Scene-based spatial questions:
+ + +

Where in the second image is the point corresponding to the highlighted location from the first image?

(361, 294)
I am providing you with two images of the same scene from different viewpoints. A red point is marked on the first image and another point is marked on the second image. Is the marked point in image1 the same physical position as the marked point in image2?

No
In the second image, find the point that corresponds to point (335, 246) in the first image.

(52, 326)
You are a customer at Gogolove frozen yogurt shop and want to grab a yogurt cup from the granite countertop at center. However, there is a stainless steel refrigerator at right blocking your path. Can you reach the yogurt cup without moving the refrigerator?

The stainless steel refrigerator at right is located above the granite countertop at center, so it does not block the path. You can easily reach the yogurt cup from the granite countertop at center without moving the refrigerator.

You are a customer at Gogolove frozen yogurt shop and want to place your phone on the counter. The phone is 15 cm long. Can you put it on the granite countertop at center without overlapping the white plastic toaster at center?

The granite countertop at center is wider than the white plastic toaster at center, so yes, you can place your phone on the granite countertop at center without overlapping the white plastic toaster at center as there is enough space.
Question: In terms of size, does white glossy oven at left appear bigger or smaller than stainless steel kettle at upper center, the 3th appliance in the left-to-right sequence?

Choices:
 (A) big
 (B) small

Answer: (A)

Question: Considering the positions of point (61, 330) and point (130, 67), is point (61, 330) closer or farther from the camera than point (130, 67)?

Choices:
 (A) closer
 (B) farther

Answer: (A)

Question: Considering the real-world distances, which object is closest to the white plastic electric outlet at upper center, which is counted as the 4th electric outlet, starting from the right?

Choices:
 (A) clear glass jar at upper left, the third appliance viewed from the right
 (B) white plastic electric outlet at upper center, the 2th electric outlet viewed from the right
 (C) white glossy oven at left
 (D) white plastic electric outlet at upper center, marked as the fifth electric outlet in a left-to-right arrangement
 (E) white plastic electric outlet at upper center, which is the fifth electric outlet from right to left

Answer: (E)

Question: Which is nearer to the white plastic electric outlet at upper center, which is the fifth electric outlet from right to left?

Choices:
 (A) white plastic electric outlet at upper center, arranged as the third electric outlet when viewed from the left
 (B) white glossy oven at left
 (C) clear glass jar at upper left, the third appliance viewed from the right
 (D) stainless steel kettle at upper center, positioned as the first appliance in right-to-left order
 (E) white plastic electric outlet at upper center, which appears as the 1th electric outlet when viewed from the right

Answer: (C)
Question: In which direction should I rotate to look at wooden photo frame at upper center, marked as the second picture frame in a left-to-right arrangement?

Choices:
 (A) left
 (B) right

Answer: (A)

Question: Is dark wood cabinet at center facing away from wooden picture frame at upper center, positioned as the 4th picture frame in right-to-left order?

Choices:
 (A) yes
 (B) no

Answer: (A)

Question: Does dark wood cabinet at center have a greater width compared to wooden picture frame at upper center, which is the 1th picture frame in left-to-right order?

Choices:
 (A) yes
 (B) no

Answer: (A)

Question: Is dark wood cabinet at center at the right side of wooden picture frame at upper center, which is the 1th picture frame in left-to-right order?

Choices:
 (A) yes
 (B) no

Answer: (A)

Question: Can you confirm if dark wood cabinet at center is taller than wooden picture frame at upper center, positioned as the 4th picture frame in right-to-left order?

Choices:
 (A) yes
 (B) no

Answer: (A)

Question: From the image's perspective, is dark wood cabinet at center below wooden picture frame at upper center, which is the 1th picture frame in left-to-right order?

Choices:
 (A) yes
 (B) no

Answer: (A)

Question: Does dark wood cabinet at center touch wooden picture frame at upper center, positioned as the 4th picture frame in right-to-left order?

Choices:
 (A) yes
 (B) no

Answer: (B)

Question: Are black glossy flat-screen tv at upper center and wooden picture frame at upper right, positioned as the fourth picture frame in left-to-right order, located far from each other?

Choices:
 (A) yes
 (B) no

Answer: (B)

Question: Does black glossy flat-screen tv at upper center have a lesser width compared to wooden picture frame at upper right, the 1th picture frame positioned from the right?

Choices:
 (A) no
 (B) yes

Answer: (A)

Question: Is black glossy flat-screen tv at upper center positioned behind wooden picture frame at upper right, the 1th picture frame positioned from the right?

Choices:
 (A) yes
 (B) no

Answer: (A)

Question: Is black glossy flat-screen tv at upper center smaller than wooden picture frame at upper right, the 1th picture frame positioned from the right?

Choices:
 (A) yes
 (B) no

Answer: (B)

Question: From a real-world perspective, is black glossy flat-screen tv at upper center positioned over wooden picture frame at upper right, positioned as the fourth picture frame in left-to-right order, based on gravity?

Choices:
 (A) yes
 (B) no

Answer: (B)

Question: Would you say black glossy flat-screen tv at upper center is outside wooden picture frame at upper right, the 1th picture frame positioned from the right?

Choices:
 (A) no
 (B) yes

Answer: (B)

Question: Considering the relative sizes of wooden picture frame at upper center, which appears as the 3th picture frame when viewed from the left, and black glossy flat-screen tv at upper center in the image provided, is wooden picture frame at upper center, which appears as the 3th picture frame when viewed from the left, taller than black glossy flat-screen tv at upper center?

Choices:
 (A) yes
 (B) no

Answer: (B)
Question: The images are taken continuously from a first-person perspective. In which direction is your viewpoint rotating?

+ + +

Copy out the entire listing above word for word, keeping every line intact.

Full solution:
Where in the second image is the point corresponding to the highlighted location from the first image?

(361, 294)
I am providing you with two images of the same scene from different viewpoints. A red point is marked on the first image and another point is marked on the second image. Is the marked point in image1 the same physical position as the marked point in image2?

No
In the second image, find the point that corresponds to point (335, 246) in the first image.

(52, 326)
You are a customer at Gogolove frozen yogurt shop and want to grab a yogurt cup from the granite countertop at center. However, there is a stainless steel refrigerator at right blocking your path. Can you reach the yogurt cup without moving the refrigerator?

The stainless steel refrigerator at right is located above the granite countertop at center, so it does not block the path. You can easily reach the yogurt cup from the granite countertop at center without moving the refrigerator.

You are a customer at Gogolove frozen yogurt shop and want to place your phone on the counter. The phone is 15 cm long. Can you put it on the granite countertop at center without overlapping the white plastic toaster at center?

The granite countertop at center is wider than the white plastic toaster at center, so yes, you can place your phone on the granite countertop at center without overlapping the white plastic toaster at center as there is enough space.
Question: In terms of size, does white glossy oven at left appear bigger or smaller than stainless steel kettle at upper center, the 3th appliance in the left-to-right sequence?

Choices:
 (A) big
 (B) small

Answer: (A)

Question: Considering the positions of point (61, 330) and point (130, 67), is point (61, 330) closer or farther from the camera than point (130, 67)?

Choices:
 (A) closer
 (B) farther

Answer: (A)

Question: Considering the real-world distances, which object is closest to the white plastic electric outlet at upper center, which is counted as the 4th electric outlet, starting from the right?

Choices:
 (A) clear glass jar at upper left, the third appliance viewed from the right
 (B) white plastic electric outlet at upper center, the 2th electric outlet viewed from the right
 (C) white glossy oven at left
 (D) white plastic electric outlet at upper center, marked as the fifth electric outlet in a left-to-right arrangement
 (E) white plastic electric outlet at upper center, which is the fifth electric outlet from right to left

Answer: (E)

Question: Which is nearer to the white plastic electric outlet at upper center, which is the fifth electric outlet from right to left?

Choices:
 (A) white plastic electric outlet at upper center, arranged as the third electric outlet when viewed from the left
 (B) white glossy oven at left
 (C) clear glass jar at upper left, the third appliance viewed from the right
 (D) stainless steel kettle at upper center, positioned as the first appliance in right-to-left order
 (E) white plastic electric outlet at upper center, which appears as the 1th electric outlet when viewed from the right

Answer: (C)
Question: In which direction should I rotate to look at wooden photo frame at upper center, marked as the second picture frame in a left-to-right arrangement?

Choices:
 (A) left
 (B) right

Answer: (A)

Question: Is dark wood cabinet at center facing away from wooden picture frame at upper center, positioned as the 4th picture frame in right-to-left order?

Choices:
 (A) yes
 (B) no

Answer: (A)

Question: Does dark wood cabinet at center have a greater width compared to wooden picture frame at upper center, which is the 1th picture frame in left-to-right order?

Choices:
 (A) yes
 (B) no

Answer: (A)

Question: Is dark wood cabinet at center at the right side of wooden picture frame at upper center, which is the 1th picture frame in left-to-right order?

Choices:
 (A) yes
 (B) no

Answer: (A)

Question: Can you confirm if dark wood cabinet at center is taller than wooden picture frame at upper center, positioned as the 4th picture frame in right-to-left order?

Choices:
 (A) yes
 (B) no

Answer: (A)

Question: From the image's perspective, is dark wood cabinet at center below wooden picture frame at upper center, which is the 1th picture frame in left-to-right order?

Choices:
 (A) yes
 (B) no

Answer: (A)

Question: Does dark wood cabinet at center touch wooden picture frame at upper center, positioned as the 4th picture frame in right-to-left order?

Choices:
 (A) yes
 (B) no

Answer: (B)

Question: Are black glossy flat-screen tv at upper center and wooden picture frame at upper right, positioned as the fourth picture frame in left-to-right order, located far from each other?

Choices:
 (A) yes
 (B) no

Answer: (B)

Question: Does black glossy flat-screen tv at upper center have a lesser width compared to wooden picture frame at upper right, the 1th picture frame positioned from the right?

Choices:
 (A) no
 (B) yes

Answer: (A)

Question: Is black glossy flat-screen tv at upper center positioned behind wooden picture frame at upper right, the 1th picture frame positioned from the right?

Choices:
 (A) yes
 (B) no

Answer: (A)

Question: Is black glossy flat-screen tv at upper center smaller than wooden picture frame at upper right, the 1th picture frame positioned from the right?

Choices:
 (A) yes
 (B) no

Answer: (B)

Question: From a real-world perspective, is black glossy flat-screen tv at upper center positioned over wooden picture frame at upper right, positioned as the fourth picture frame in left-to-right order, based on gravity?

Choices:
 (A) yes
 (B) no

Answer: (B)

Question: Would you say black glossy flat-screen tv at upper center is outside wooden picture frame at upper right, the 1th picture frame positioned from the right?

Choices:
 (A) no
 (B) yes

Answer: (B)

Question: Considering the relative sizes of wooden picture frame at upper center, which appears as the 3th picture frame when viewed from the left, and black glossy flat-screen tv at upper center in the image provided, is wooden picture frame at upper center, which appears as the 3th picture frame when viewed from the left, taller than black glossy flat-screen tv at upper center?

Choices:
 (A) yes
 (B) no

Answer: (B)
Question: The images are taken continuously from a first-person perspective. In which direction is your viewpoint rotating?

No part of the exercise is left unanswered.